• Exercise directions
Using the records below, quote only the span that opens with the line containing "purple diamond at (284, 349): moved 5 px down" and closes with the line containing "brown cross at", exactly and inclusively.

• The data
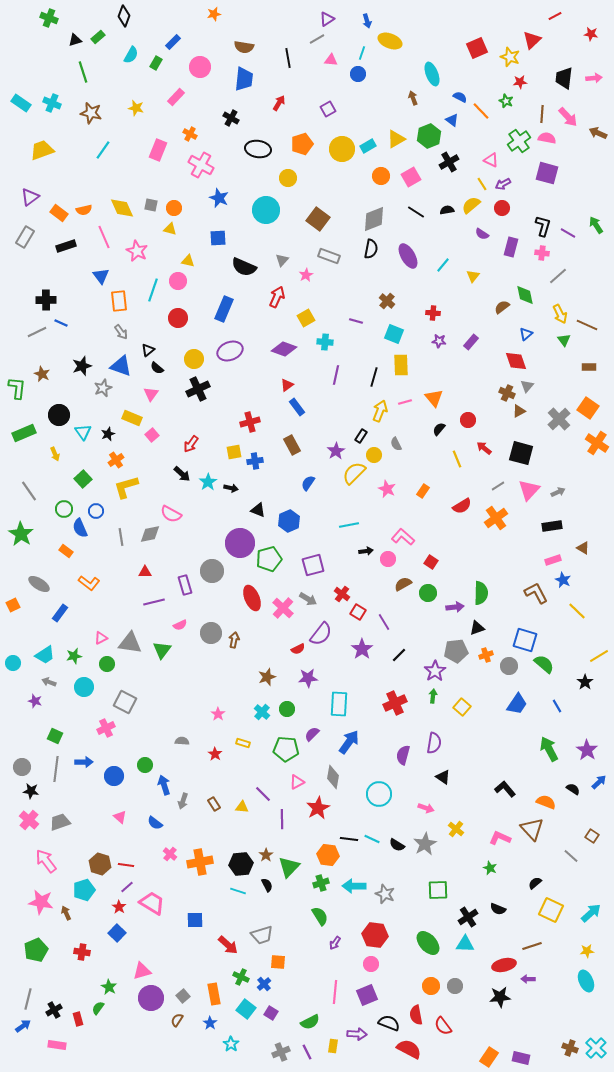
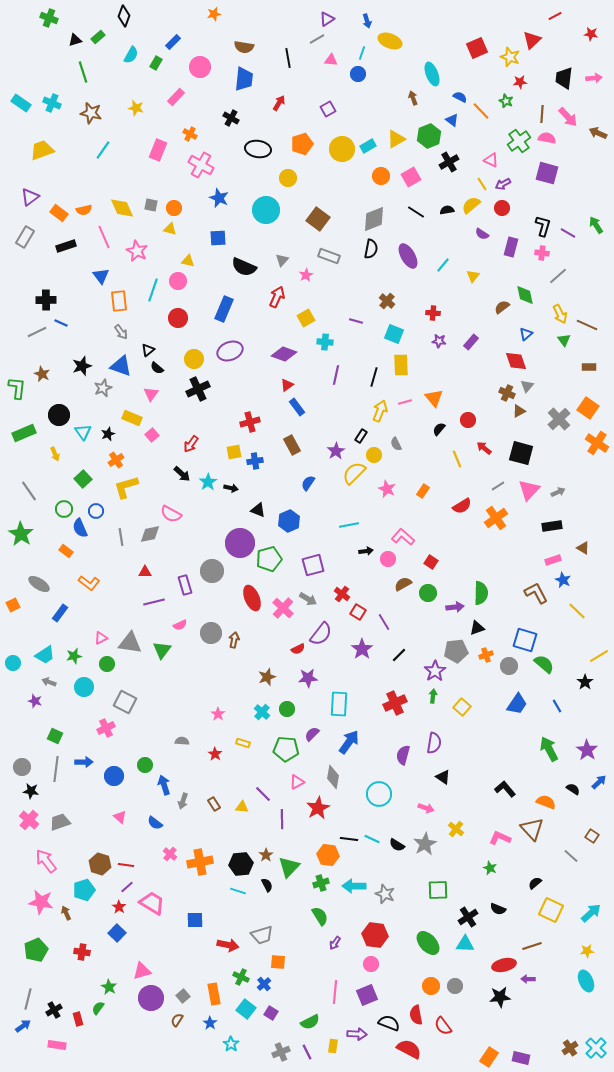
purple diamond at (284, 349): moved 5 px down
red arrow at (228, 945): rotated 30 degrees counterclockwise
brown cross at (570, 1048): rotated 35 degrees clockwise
--
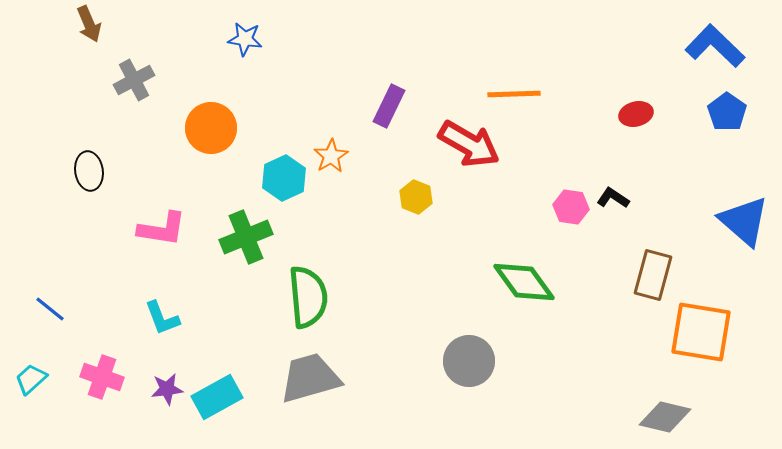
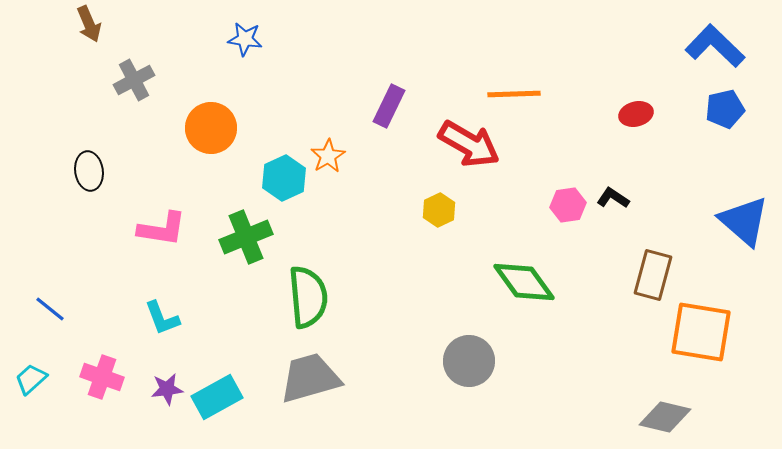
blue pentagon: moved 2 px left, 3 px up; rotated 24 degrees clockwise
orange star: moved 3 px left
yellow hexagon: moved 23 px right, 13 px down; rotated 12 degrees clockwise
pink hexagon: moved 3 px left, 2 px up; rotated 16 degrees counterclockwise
---
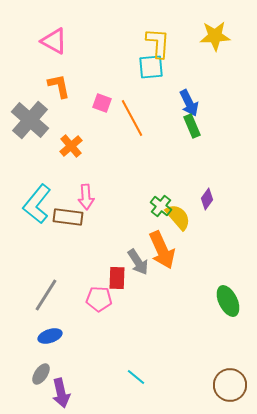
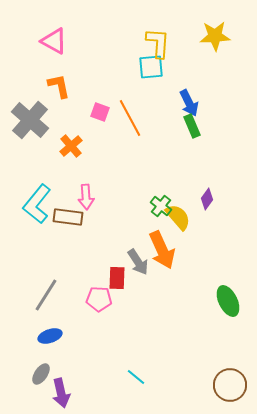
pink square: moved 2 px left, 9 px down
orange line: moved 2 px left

• Problem solution
purple diamond at (284, 349): moved 5 px down
red arrow at (228, 945): rotated 30 degrees counterclockwise
brown cross at (570, 1048): rotated 35 degrees clockwise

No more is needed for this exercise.